Records for processing =>
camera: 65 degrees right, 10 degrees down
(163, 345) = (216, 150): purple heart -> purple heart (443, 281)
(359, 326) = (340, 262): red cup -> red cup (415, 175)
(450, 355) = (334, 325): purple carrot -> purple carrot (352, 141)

--

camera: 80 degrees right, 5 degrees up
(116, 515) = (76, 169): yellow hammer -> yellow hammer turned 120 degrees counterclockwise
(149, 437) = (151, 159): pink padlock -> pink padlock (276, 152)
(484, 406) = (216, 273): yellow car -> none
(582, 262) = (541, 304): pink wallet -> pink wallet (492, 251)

Problem requirements =>
In the listing above, find the line with "(484, 406) = (216, 273): yellow car -> none" and the line with "(582, 262) = (541, 304): pink", then reproduce both and every line between them exactly.

Output for this task =>
(484, 406) = (216, 273): yellow car -> none
(582, 262) = (541, 304): pink wallet -> pink wallet (492, 251)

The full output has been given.